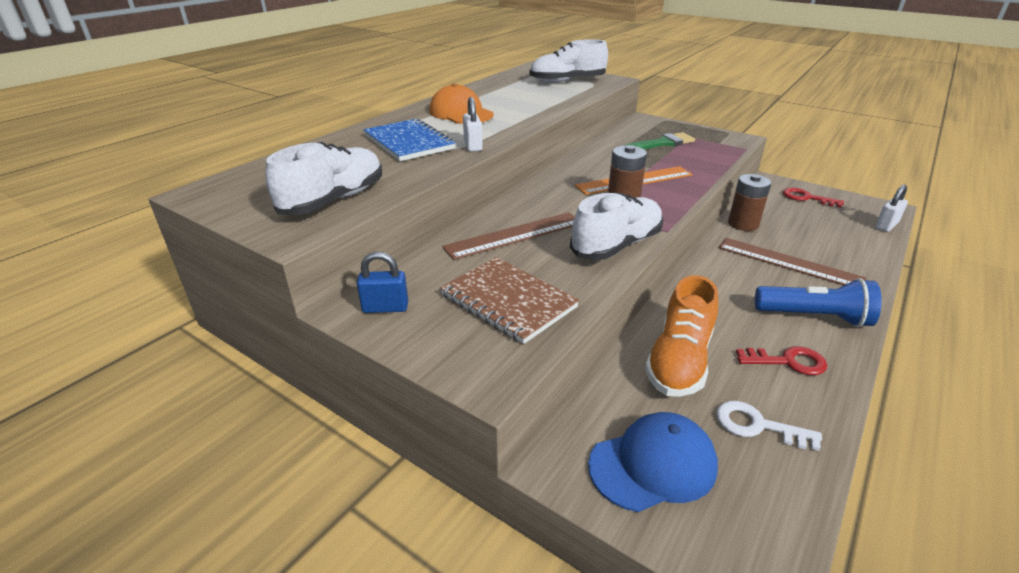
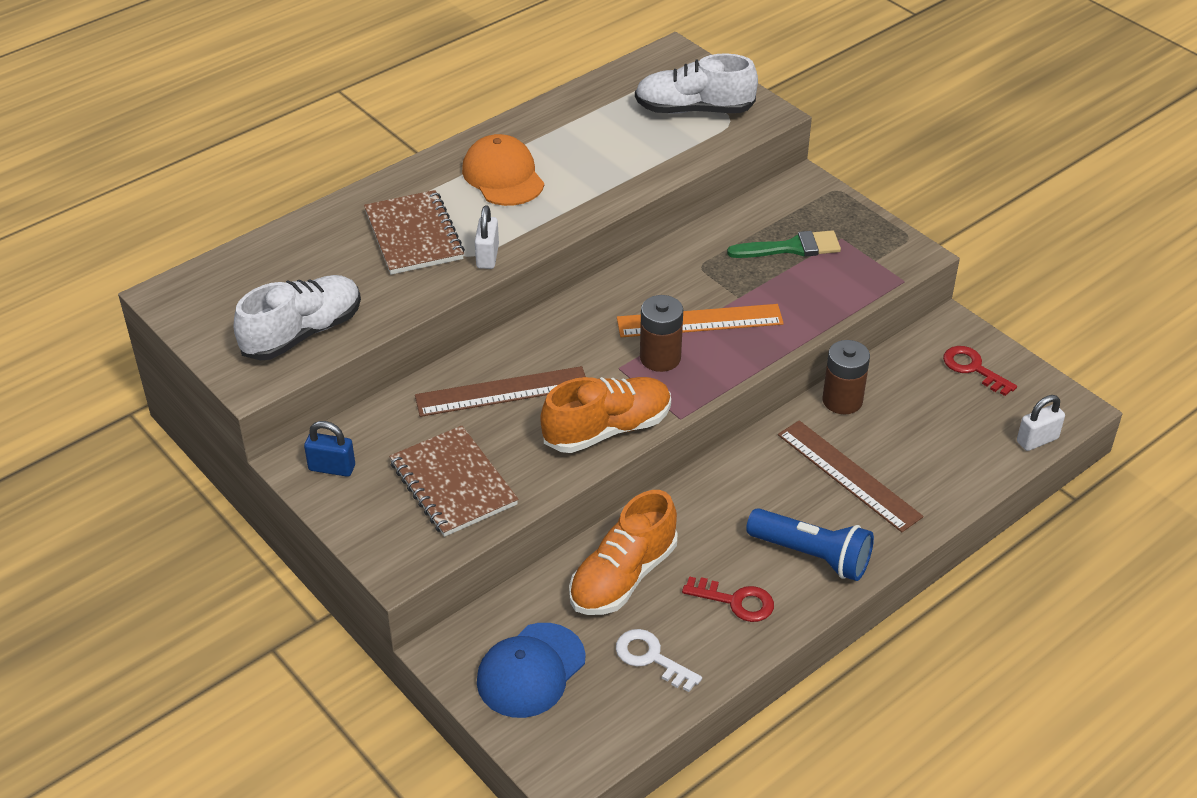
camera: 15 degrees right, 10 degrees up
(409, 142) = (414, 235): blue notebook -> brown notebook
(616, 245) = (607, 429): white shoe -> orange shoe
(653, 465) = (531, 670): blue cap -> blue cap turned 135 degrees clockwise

---

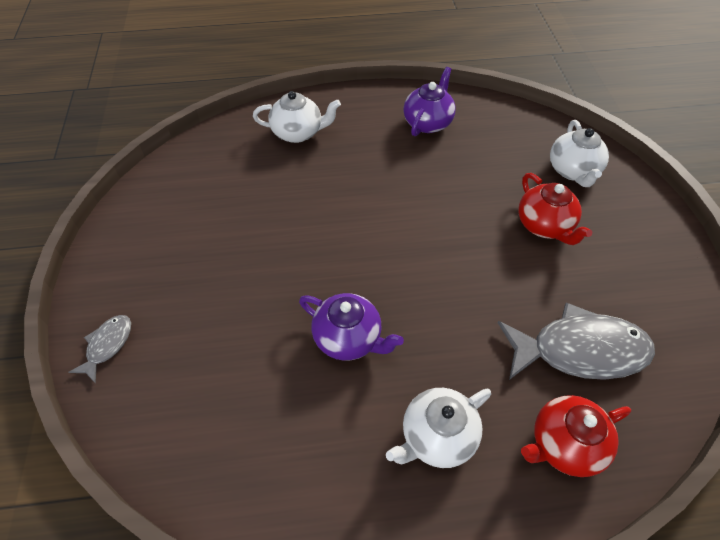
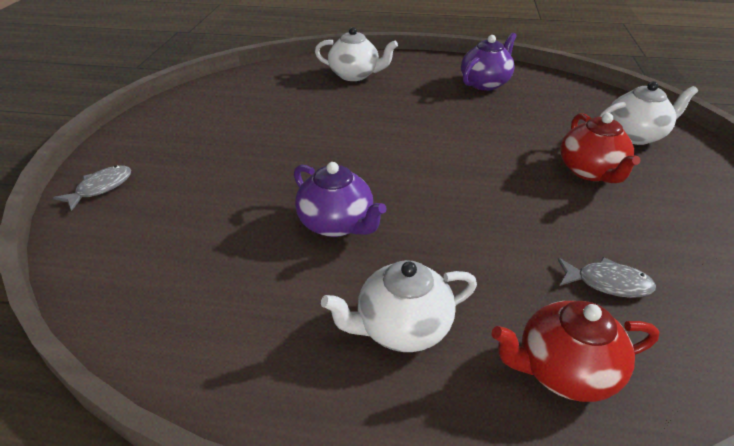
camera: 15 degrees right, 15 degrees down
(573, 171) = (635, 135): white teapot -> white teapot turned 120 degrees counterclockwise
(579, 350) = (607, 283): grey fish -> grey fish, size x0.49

- Exercise -
Copy the lines above exactly, beginning at the line that has "camera: 15 degrees right, 10 degrees up" and stopping after the line that has "(653, 465) = (531, 670): blue", and omit the rest.

- Exercise response -
camera: 15 degrees right, 10 degrees up
(409, 142) = (414, 235): blue notebook -> brown notebook
(616, 245) = (607, 429): white shoe -> orange shoe
(653, 465) = (531, 670): blue cap -> blue cap turned 135 degrees clockwise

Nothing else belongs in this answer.